◆ What the exercise asks ◆
Copy the data precisely, character for character, and leave out every picture.

◆ Supplied information ◆
*** Block opens ***
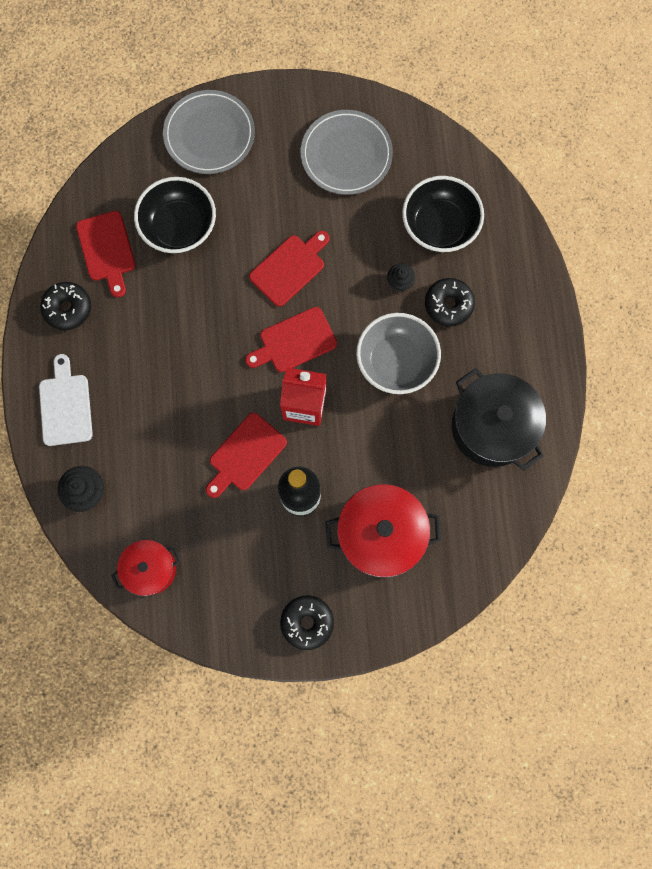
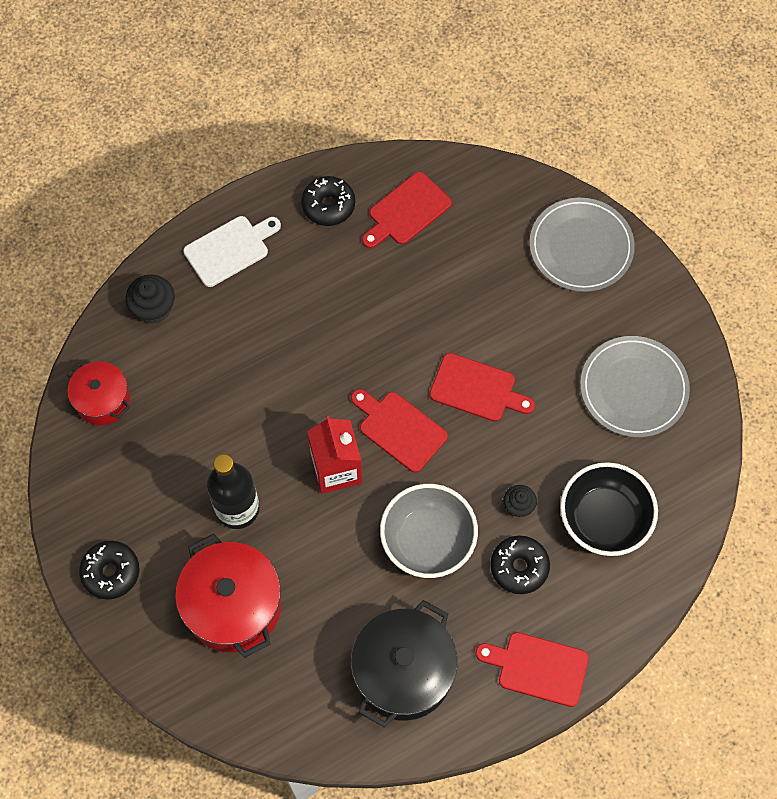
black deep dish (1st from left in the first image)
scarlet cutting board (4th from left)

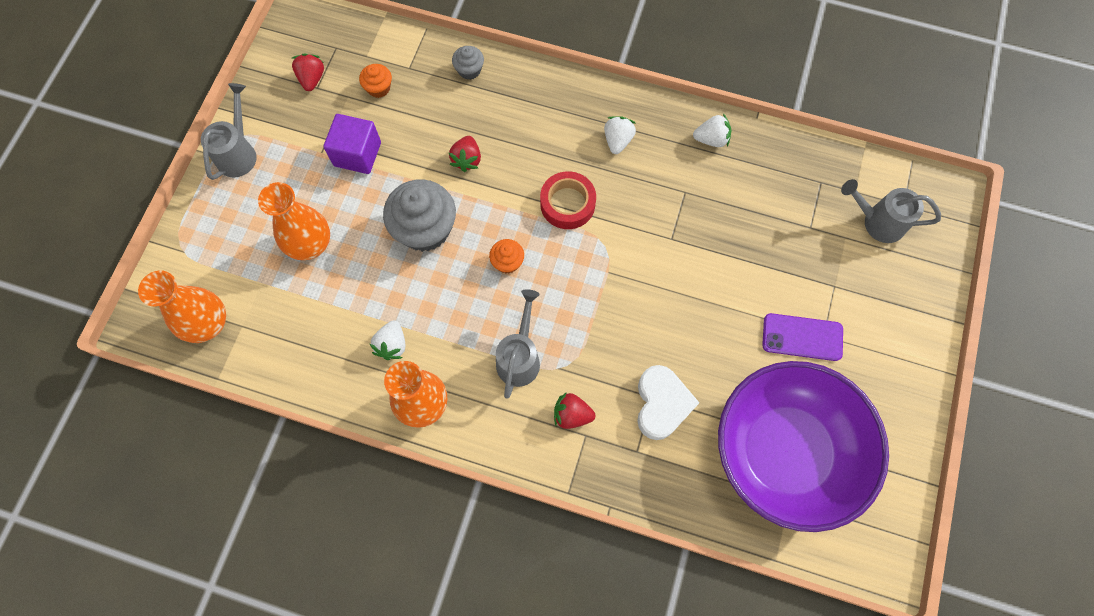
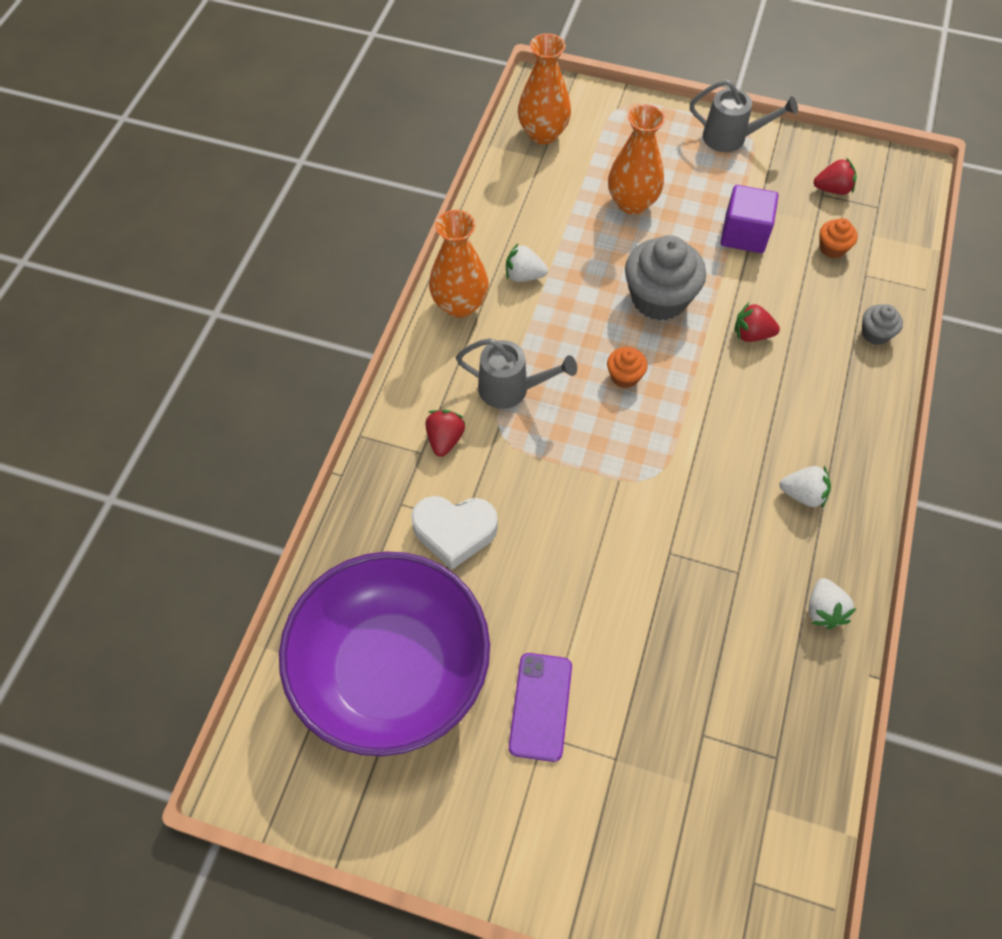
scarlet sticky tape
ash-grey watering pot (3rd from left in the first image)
*** Block closes ***
◆ Answer ◆
black deep dish (1st from left in the first image)
scarlet cutting board (4th from left)

scarlet sticky tape
ash-grey watering pot (3rd from left in the first image)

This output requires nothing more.